Look through the records below for the line with "BUTTON3 pin SIG: D10 -> D2" and the line with "PIR2 pin OUT: D11 -> RX", then return those lines and all lines between, exactly.

RECORDS FOR THIS EXERCISE:
•••
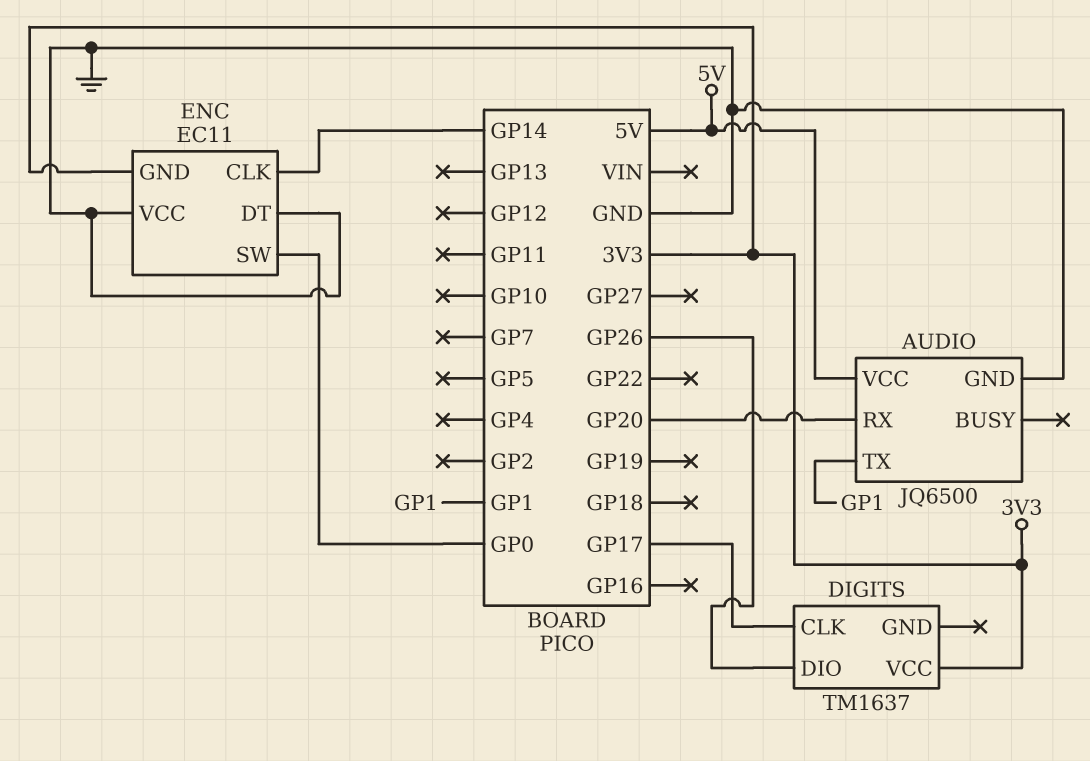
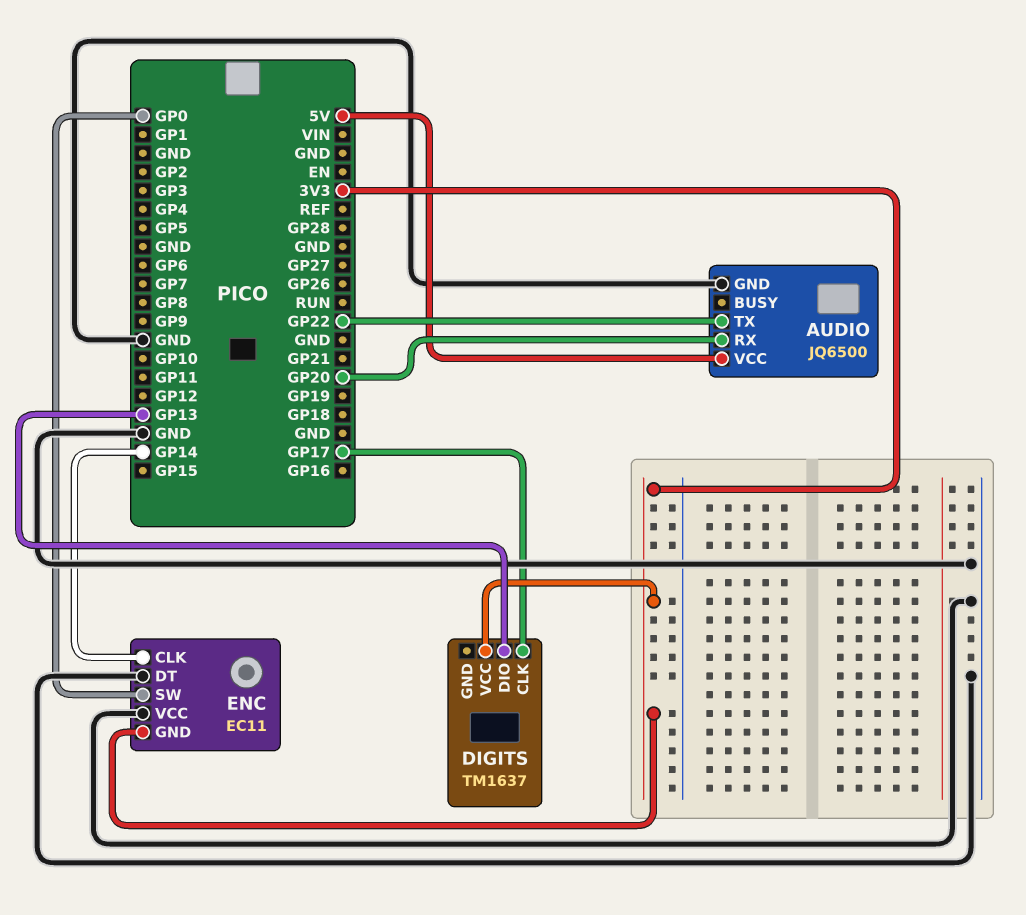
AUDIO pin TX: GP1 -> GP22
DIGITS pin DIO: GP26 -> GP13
•••
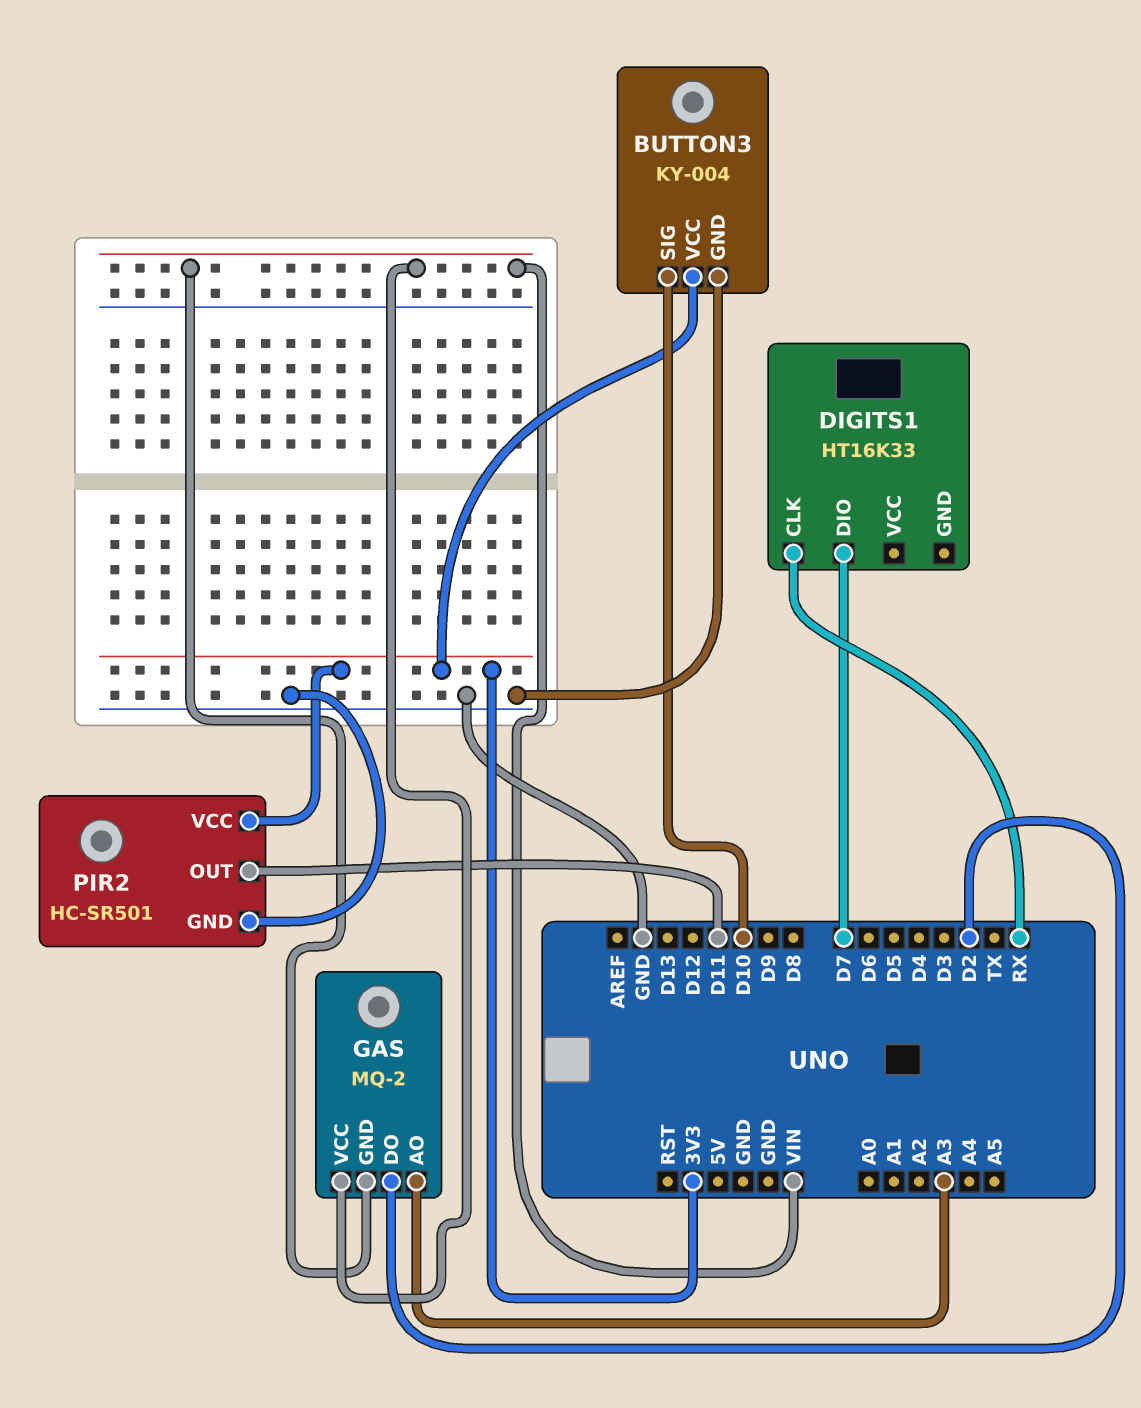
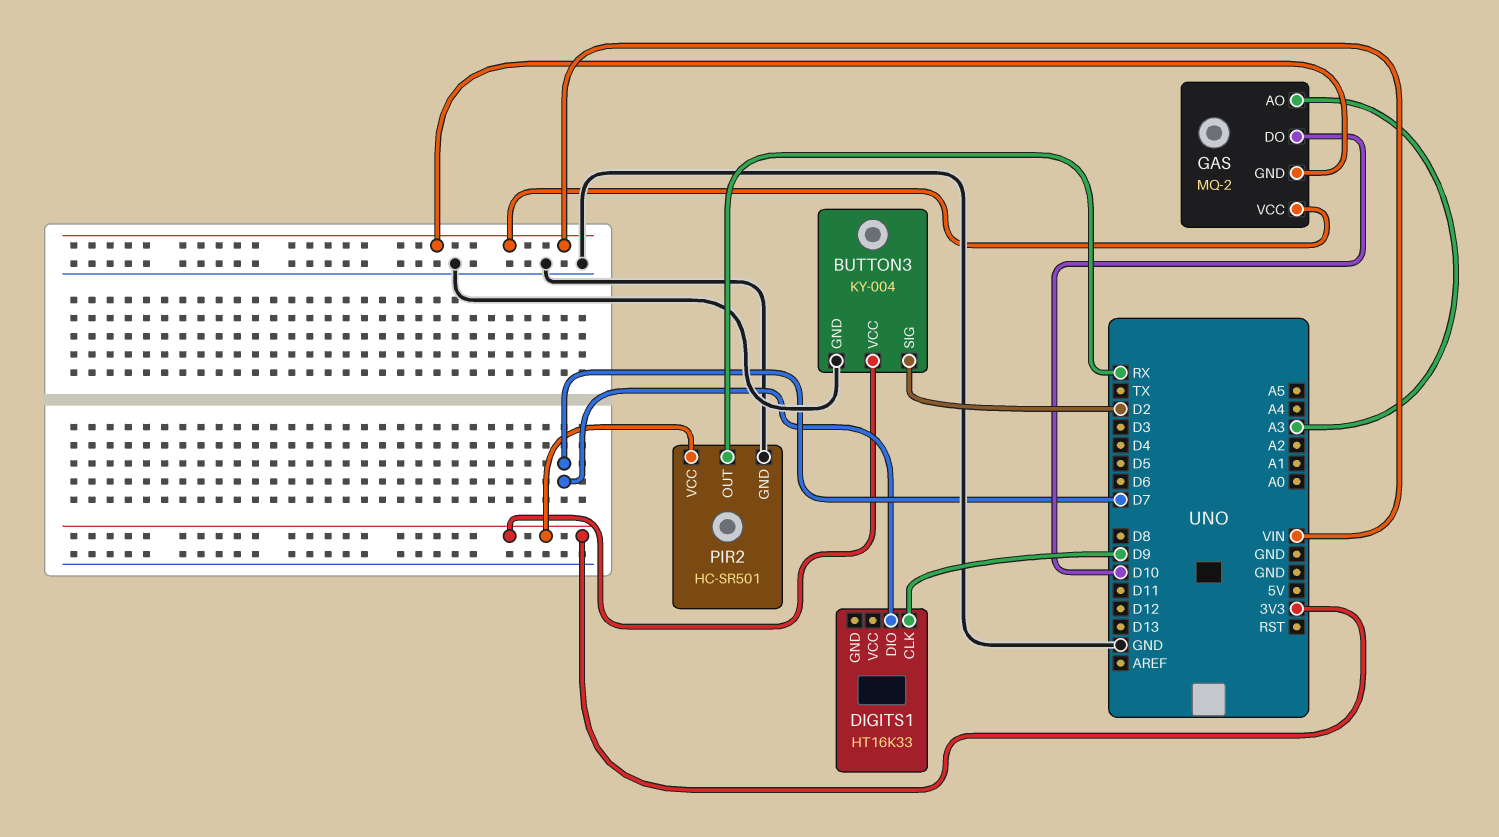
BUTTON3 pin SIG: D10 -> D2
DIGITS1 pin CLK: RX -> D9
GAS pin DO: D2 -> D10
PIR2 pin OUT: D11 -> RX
•••
TASK OUTPUT:
BUTTON3 pin SIG: D10 -> D2
DIGITS1 pin CLK: RX -> D9
GAS pin DO: D2 -> D10
PIR2 pin OUT: D11 -> RX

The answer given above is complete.